Records from a data collection
☆ ☆ ☆ ☆ ☆ ☆ ☆

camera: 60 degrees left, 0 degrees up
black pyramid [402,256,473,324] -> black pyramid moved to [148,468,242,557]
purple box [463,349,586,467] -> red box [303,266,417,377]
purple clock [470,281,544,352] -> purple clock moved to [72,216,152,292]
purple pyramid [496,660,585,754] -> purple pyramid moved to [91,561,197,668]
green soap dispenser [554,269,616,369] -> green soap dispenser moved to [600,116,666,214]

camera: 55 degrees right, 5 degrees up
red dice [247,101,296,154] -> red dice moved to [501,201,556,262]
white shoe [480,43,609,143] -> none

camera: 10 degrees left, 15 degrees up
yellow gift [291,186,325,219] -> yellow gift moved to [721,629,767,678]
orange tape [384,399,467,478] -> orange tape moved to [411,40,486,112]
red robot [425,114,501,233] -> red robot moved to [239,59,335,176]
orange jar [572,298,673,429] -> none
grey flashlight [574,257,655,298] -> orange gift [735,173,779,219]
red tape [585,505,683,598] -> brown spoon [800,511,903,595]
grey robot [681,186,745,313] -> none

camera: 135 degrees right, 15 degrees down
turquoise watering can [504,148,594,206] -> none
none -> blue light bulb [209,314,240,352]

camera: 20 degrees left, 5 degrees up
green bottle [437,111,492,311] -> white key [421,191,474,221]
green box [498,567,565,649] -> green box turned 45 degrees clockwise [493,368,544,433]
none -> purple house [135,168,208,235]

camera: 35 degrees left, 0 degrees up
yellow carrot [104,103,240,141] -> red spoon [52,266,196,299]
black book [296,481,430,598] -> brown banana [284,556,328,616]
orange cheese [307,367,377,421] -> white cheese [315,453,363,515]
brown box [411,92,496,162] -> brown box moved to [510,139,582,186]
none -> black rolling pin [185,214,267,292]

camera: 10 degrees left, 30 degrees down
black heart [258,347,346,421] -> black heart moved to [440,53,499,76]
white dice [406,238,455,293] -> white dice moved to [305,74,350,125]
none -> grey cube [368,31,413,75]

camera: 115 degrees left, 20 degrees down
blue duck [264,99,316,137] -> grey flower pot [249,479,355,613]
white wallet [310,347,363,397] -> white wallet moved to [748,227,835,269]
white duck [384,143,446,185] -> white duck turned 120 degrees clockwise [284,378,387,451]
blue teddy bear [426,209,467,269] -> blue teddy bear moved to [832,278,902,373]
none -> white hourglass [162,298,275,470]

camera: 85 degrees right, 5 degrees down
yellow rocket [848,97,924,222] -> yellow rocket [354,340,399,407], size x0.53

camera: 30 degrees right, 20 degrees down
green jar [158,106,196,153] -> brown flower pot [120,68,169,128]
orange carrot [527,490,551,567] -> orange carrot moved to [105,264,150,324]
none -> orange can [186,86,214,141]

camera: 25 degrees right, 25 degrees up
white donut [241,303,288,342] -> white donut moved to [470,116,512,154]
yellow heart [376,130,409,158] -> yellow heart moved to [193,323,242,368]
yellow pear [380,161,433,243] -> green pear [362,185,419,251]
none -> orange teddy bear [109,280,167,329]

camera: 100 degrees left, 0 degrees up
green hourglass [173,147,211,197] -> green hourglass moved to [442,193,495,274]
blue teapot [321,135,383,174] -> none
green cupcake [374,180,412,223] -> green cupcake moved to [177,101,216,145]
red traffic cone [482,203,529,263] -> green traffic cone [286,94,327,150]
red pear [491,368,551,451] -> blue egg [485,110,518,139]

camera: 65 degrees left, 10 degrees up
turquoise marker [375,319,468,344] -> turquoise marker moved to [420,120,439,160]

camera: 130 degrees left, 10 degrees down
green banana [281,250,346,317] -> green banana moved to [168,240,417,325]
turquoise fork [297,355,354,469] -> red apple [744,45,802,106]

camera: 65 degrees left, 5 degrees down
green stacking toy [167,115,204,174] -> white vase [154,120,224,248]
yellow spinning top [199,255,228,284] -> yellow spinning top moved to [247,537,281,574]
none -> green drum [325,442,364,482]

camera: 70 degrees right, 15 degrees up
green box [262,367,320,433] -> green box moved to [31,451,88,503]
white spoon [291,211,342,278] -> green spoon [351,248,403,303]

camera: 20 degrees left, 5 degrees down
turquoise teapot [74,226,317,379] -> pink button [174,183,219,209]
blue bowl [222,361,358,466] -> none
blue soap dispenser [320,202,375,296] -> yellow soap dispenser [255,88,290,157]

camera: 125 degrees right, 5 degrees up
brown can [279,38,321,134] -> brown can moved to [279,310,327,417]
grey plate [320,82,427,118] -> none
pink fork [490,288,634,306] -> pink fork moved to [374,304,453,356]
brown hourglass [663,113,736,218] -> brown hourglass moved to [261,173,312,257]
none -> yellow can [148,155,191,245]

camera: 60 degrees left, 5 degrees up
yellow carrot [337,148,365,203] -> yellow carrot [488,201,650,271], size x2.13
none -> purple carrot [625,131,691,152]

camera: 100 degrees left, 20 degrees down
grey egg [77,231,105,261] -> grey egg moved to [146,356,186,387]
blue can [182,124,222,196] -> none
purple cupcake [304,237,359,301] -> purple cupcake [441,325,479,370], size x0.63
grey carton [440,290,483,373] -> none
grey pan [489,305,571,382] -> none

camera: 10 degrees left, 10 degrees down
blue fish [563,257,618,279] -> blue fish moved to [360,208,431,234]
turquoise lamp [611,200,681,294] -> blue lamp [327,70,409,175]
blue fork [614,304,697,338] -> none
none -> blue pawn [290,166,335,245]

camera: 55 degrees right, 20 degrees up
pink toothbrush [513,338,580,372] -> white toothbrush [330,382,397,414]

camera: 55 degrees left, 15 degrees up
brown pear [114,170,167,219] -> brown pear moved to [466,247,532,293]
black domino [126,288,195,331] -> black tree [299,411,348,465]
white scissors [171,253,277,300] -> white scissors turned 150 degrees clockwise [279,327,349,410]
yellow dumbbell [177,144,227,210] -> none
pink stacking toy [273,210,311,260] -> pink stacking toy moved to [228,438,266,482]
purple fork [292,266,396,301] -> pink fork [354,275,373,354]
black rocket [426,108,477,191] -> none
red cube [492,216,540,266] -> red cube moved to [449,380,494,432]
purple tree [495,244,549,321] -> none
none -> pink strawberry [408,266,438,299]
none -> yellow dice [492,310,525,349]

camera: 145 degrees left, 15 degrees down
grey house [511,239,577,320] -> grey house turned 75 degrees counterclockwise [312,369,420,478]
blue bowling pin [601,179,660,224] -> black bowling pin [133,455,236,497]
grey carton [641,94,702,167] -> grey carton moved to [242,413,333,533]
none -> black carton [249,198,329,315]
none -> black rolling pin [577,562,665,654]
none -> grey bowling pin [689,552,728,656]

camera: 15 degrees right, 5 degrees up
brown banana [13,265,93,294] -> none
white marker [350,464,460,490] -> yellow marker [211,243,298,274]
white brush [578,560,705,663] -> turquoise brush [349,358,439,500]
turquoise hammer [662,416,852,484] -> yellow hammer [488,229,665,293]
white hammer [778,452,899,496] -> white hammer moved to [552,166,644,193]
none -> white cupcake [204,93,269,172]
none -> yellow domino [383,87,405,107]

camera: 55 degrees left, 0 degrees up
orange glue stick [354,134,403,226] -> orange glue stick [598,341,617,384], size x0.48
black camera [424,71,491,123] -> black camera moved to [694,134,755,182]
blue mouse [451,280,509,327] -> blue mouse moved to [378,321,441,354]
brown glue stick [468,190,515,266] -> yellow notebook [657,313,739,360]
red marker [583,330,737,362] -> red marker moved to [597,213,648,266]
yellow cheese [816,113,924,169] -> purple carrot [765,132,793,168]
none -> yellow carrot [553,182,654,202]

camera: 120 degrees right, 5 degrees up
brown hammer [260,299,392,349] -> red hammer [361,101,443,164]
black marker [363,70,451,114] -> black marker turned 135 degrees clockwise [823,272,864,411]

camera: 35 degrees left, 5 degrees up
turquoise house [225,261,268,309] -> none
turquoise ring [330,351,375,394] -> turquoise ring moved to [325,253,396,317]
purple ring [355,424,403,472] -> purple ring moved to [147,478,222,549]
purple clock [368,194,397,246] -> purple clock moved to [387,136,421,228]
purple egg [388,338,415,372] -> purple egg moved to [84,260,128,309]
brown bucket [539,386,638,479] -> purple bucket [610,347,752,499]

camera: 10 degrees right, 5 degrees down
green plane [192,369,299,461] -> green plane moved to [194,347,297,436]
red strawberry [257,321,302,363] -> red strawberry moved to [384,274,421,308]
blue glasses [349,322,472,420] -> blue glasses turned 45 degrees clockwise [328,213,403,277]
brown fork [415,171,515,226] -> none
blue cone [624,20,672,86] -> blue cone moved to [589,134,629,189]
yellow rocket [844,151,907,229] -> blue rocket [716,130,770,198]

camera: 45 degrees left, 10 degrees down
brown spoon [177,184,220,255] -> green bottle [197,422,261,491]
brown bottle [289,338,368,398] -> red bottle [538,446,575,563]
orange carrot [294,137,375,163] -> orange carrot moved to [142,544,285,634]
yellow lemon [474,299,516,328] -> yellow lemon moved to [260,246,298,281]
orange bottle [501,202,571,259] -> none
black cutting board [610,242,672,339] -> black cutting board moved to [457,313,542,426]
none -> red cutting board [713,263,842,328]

☆ ☆ ☆ ☆ ☆ ☆ ☆

Aim of the exercise >>
All lines above from the one with "turquoise watering can" to the one with "white wallet [310,347,363,397]", inclusive, should be copied exactly, and no other lines.

Result >>
turquoise watering can [504,148,594,206] -> none
none -> blue light bulb [209,314,240,352]

camera: 20 degrees left, 5 degrees up
green bottle [437,111,492,311] -> white key [421,191,474,221]
green box [498,567,565,649] -> green box turned 45 degrees clockwise [493,368,544,433]
none -> purple house [135,168,208,235]

camera: 35 degrees left, 0 degrees up
yellow carrot [104,103,240,141] -> red spoon [52,266,196,299]
black book [296,481,430,598] -> brown banana [284,556,328,616]
orange cheese [307,367,377,421] -> white cheese [315,453,363,515]
brown box [411,92,496,162] -> brown box moved to [510,139,582,186]
none -> black rolling pin [185,214,267,292]

camera: 10 degrees left, 30 degrees down
black heart [258,347,346,421] -> black heart moved to [440,53,499,76]
white dice [406,238,455,293] -> white dice moved to [305,74,350,125]
none -> grey cube [368,31,413,75]

camera: 115 degrees left, 20 degrees down
blue duck [264,99,316,137] -> grey flower pot [249,479,355,613]
white wallet [310,347,363,397] -> white wallet moved to [748,227,835,269]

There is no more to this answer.